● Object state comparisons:
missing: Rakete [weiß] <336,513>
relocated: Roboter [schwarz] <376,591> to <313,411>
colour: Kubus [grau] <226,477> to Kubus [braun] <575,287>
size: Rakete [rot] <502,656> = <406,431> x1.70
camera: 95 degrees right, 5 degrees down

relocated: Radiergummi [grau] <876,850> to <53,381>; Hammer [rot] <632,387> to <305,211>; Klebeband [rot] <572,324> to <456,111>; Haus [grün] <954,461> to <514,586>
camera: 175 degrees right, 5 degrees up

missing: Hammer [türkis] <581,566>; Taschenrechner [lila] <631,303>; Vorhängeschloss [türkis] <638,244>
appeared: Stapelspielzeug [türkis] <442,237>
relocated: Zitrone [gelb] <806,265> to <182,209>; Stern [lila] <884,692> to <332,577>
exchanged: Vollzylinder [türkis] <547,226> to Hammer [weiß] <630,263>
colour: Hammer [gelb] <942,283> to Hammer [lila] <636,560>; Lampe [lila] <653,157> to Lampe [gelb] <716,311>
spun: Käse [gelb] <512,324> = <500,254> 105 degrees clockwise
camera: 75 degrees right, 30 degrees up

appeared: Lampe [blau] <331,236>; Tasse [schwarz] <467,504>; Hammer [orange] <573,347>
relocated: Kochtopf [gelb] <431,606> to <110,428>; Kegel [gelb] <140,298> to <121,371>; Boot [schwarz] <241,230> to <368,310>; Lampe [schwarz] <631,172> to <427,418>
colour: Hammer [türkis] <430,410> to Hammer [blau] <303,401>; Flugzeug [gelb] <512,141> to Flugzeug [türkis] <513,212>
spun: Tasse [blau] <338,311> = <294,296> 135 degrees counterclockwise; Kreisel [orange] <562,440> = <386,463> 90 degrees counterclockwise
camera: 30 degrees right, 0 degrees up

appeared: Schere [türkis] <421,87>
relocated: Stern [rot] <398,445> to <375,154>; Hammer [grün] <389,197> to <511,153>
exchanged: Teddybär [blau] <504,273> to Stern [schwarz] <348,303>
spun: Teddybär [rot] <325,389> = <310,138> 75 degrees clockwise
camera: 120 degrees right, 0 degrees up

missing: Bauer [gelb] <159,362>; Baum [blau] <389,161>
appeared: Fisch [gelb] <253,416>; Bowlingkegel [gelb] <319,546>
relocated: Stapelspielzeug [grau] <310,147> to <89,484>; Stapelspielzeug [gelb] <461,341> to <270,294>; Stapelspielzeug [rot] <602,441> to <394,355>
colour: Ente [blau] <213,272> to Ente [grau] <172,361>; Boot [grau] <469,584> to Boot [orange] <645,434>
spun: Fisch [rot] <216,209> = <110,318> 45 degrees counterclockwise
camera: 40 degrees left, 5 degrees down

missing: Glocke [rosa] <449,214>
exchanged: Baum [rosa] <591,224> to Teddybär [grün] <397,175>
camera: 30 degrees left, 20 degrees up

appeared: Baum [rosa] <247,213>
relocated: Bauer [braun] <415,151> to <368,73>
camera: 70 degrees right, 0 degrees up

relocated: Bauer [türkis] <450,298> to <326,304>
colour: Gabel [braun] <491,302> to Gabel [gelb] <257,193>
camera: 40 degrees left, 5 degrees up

● Instructions to follow: Look back at the entries above. Retype the line with "missing: Bauer [gelb]", the line with "missing: Glocke [rosa] <449,214>", and all lines in between.

● Reply:
missing: Bauer [gelb] <159,362>; Baum [blau] <389,161>
appeared: Fisch [gelb] <253,416>; Bowlingkegel [gelb] <319,546>
relocated: Stapelspielzeug [grau] <310,147> to <89,484>; Stapelspielzeug [gelb] <461,341> to <270,294>; Stapelspielzeug [rot] <602,441> to <394,355>
colour: Ente [blau] <213,272> to Ente [grau] <172,361>; Boot [grau] <469,584> to Boot [orange] <645,434>
spun: Fisch [rot] <216,209> = <110,318> 45 degrees counterclockwise
camera: 40 degrees left, 5 degrees down

missing: Glocke [rosa] <449,214>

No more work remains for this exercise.